#### [Task material]
________________________________________
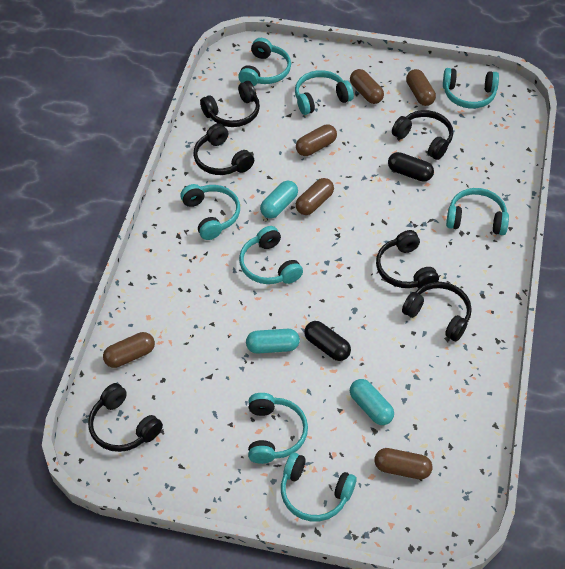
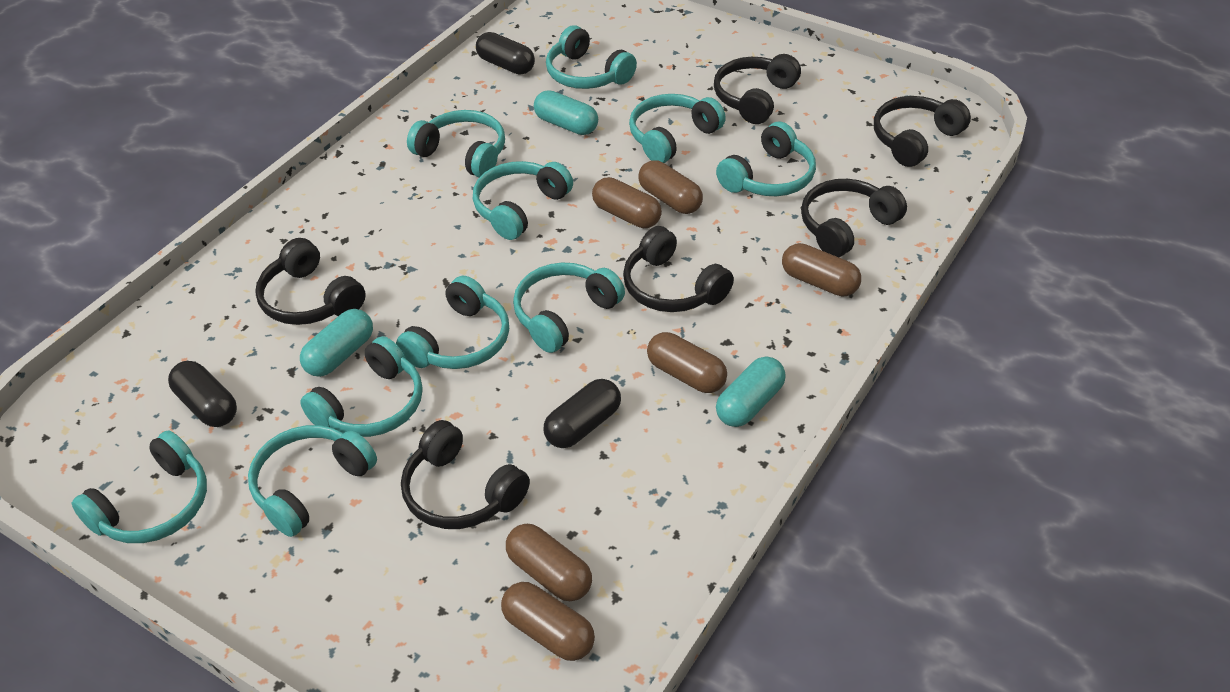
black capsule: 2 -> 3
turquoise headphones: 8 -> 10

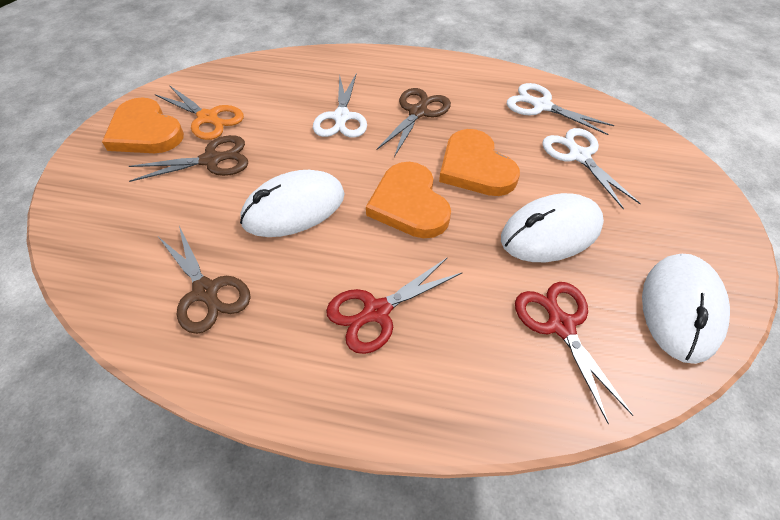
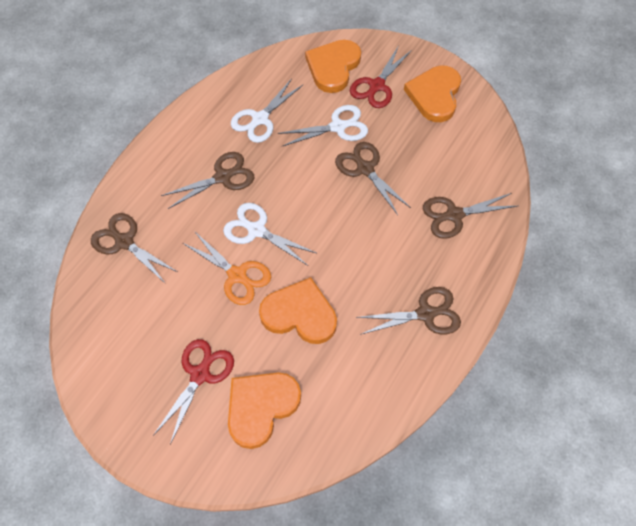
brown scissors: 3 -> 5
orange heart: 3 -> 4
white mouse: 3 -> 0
________________________________________
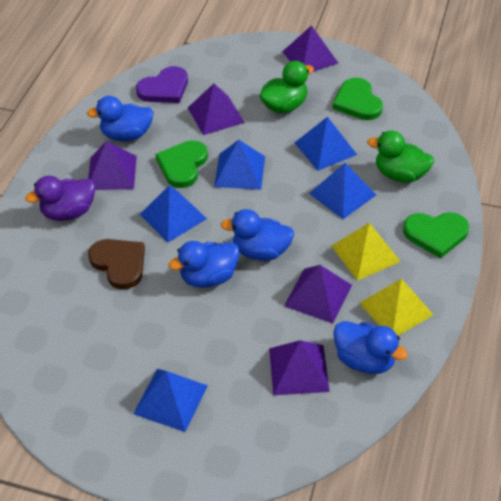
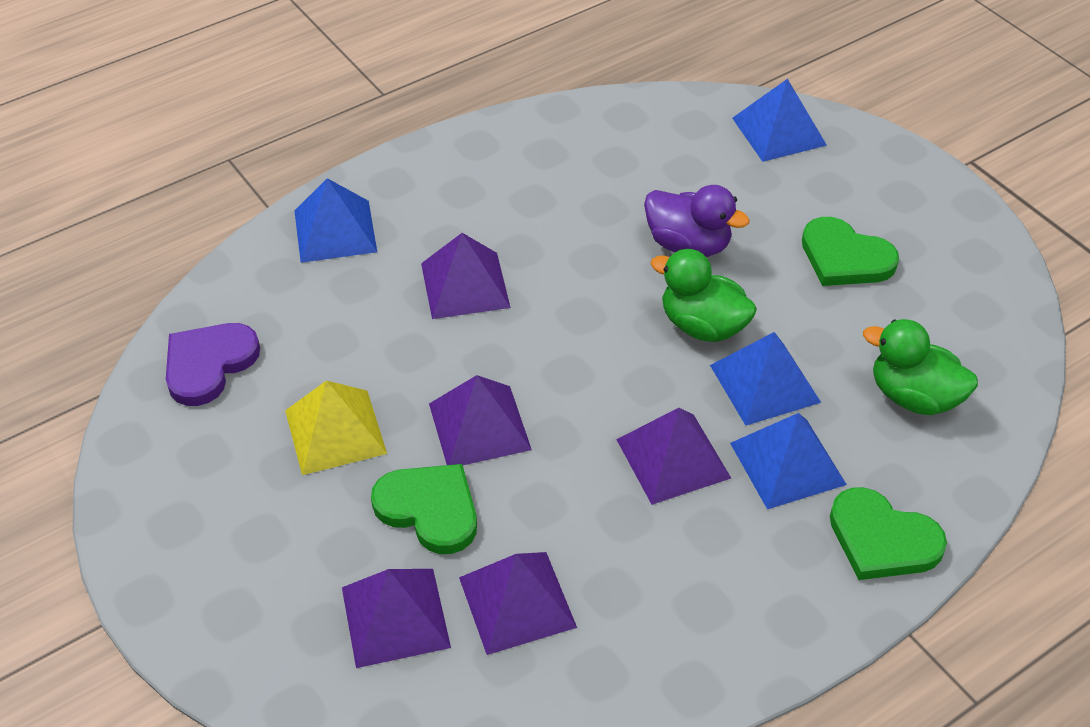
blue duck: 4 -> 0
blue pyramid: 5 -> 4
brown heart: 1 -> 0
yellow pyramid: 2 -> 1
________________________________________
#### [Task prompt]
Could you write out exactly the lines of the data above that run from the one holding "black capsule: 2 -> 3" to the one holding "white mouse: 3 -> 0", with both ends in and all pictures out?

#### [Expected output]
black capsule: 2 -> 3
turquoise headphones: 8 -> 10

brown scissors: 3 -> 5
orange heart: 3 -> 4
white mouse: 3 -> 0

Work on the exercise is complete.